# Assigned task:
Please retype the records below exactly as they appear, leaving out every picture.

# Provided records:
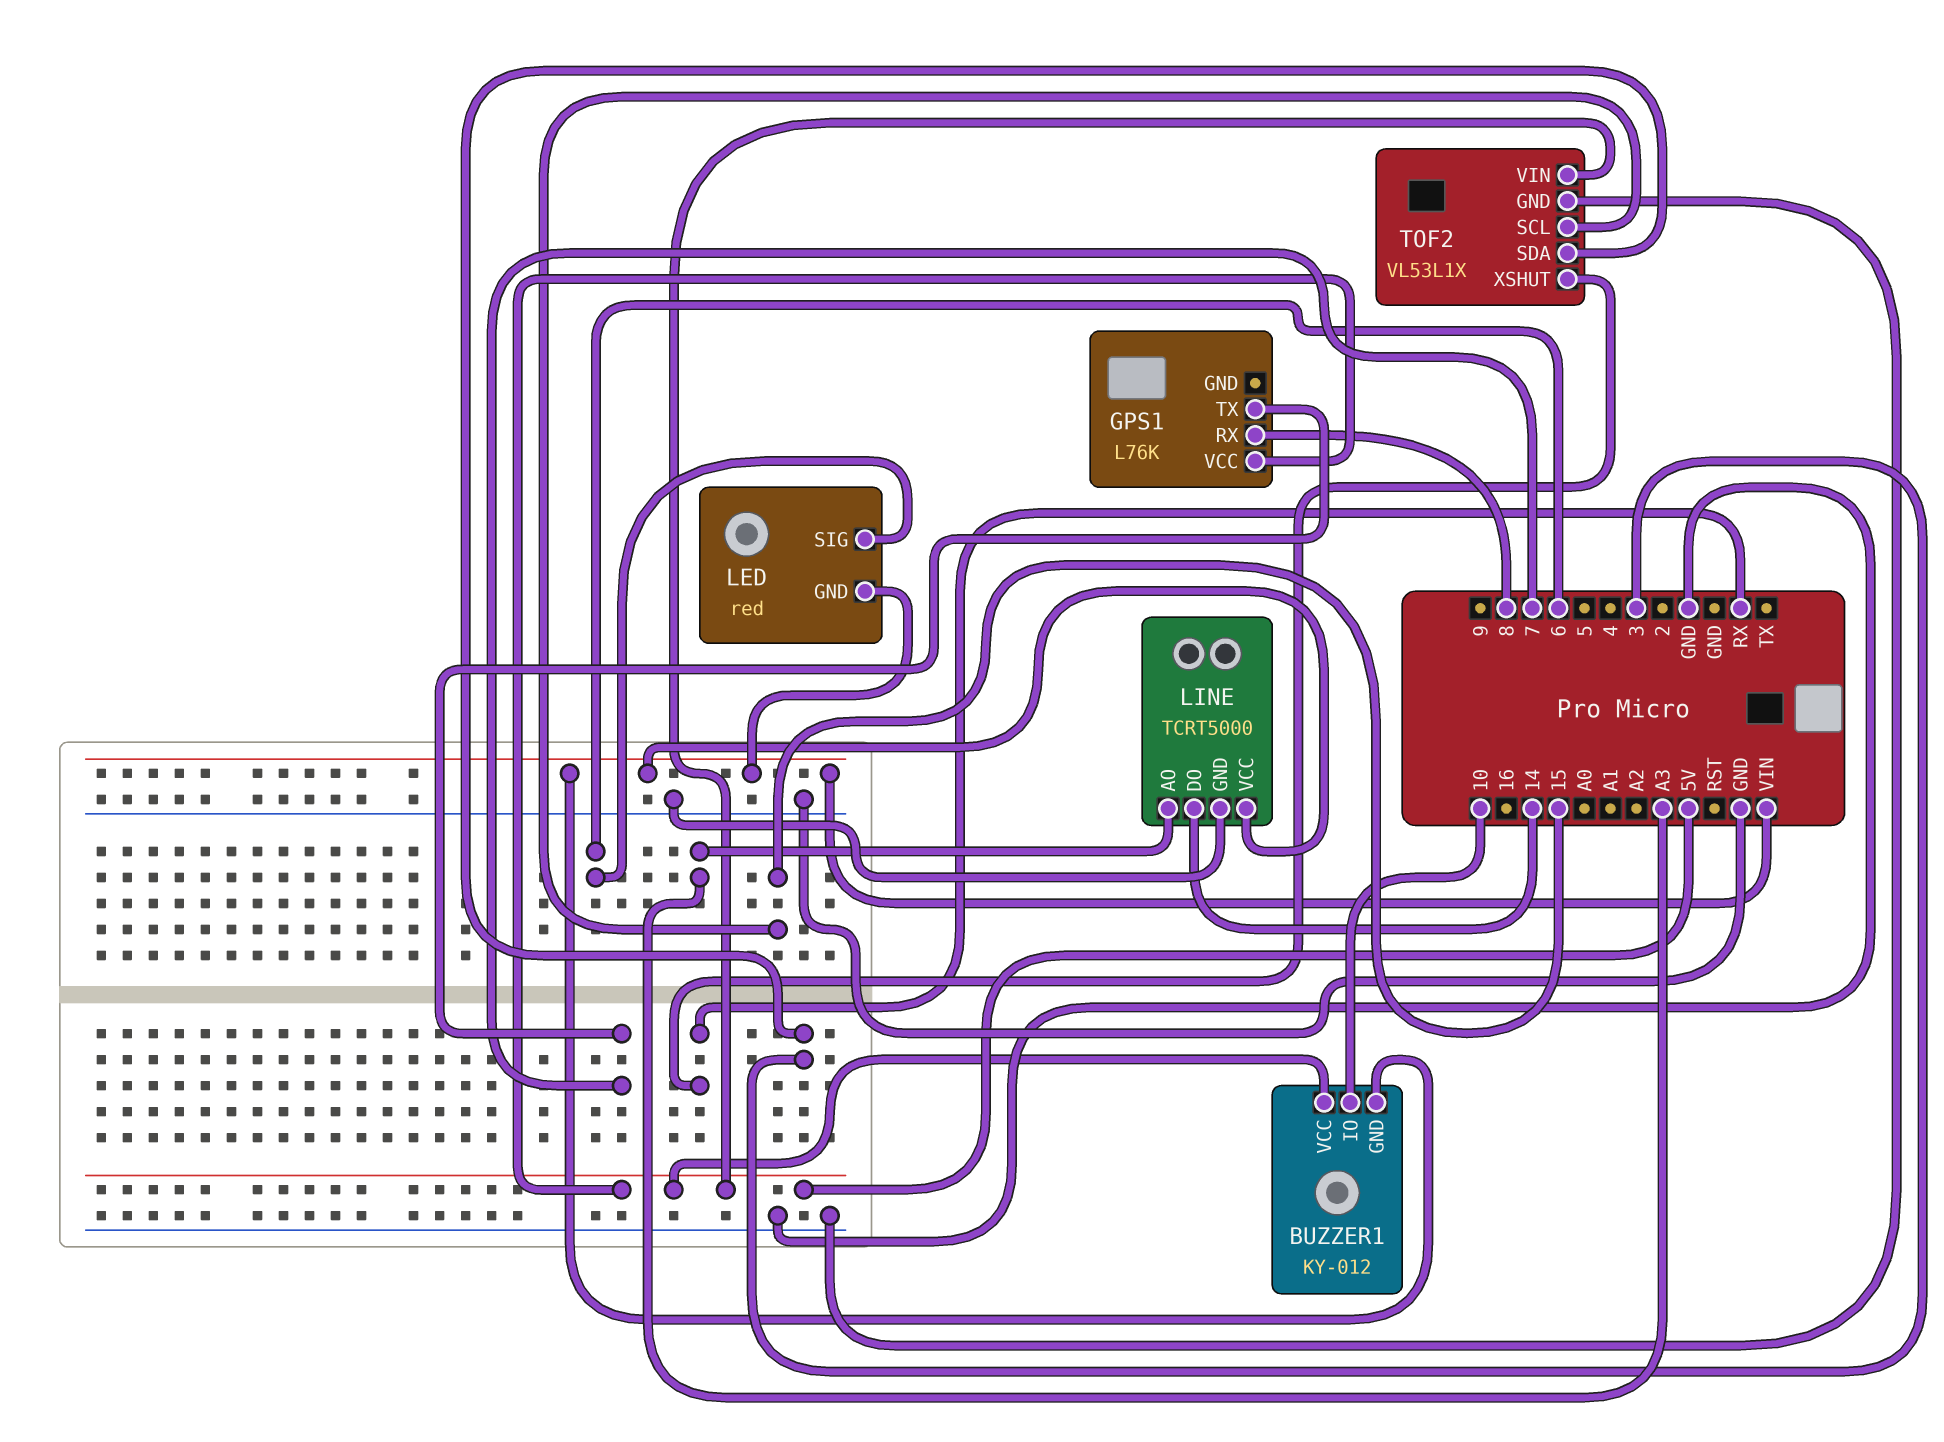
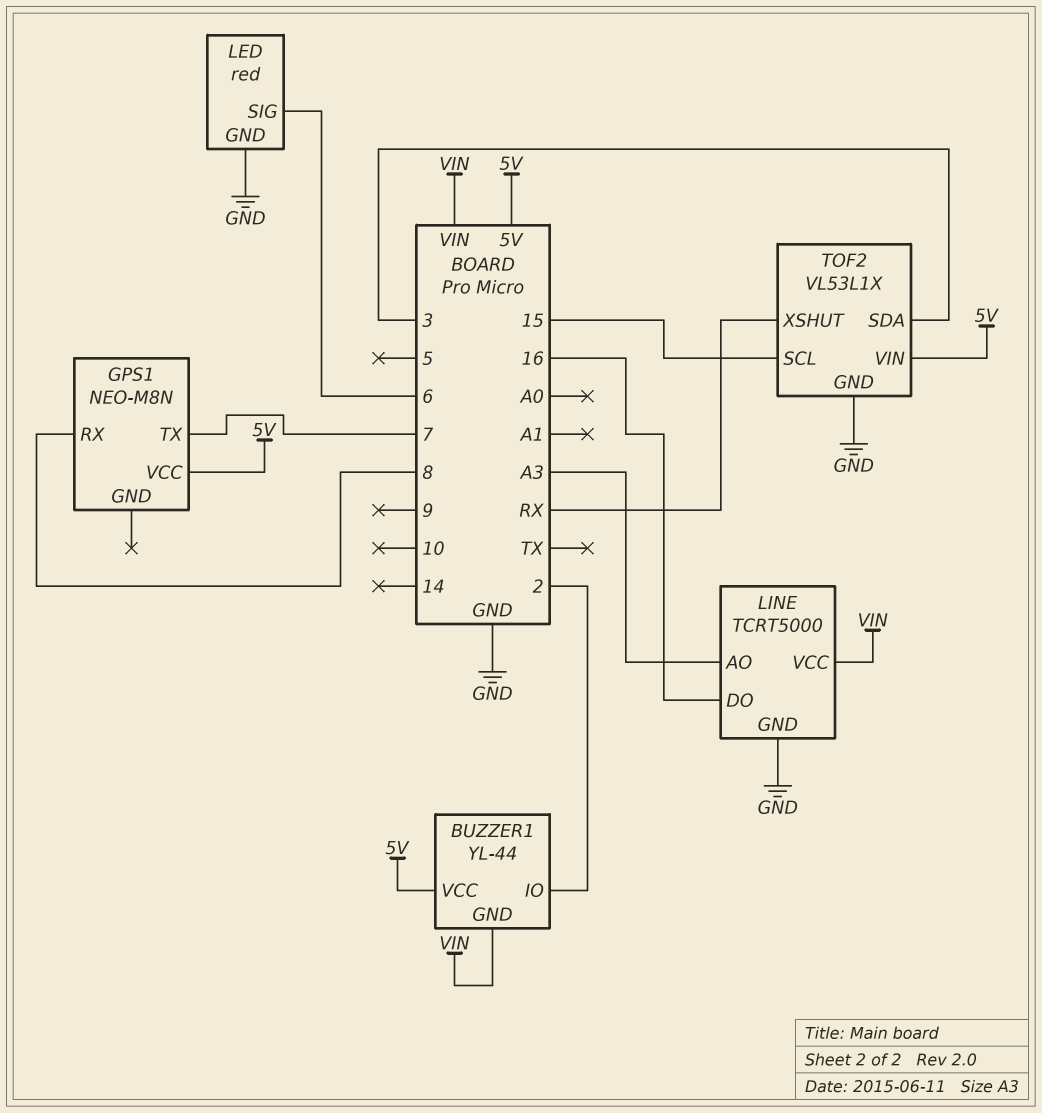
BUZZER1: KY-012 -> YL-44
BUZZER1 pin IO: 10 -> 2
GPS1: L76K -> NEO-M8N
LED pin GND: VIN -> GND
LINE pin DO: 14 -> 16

# Expected answer:
BUZZER1: KY-012 -> YL-44
BUZZER1 pin IO: 10 -> 2
GPS1: L76K -> NEO-M8N
LED pin GND: VIN -> GND
LINE pin DO: 14 -> 16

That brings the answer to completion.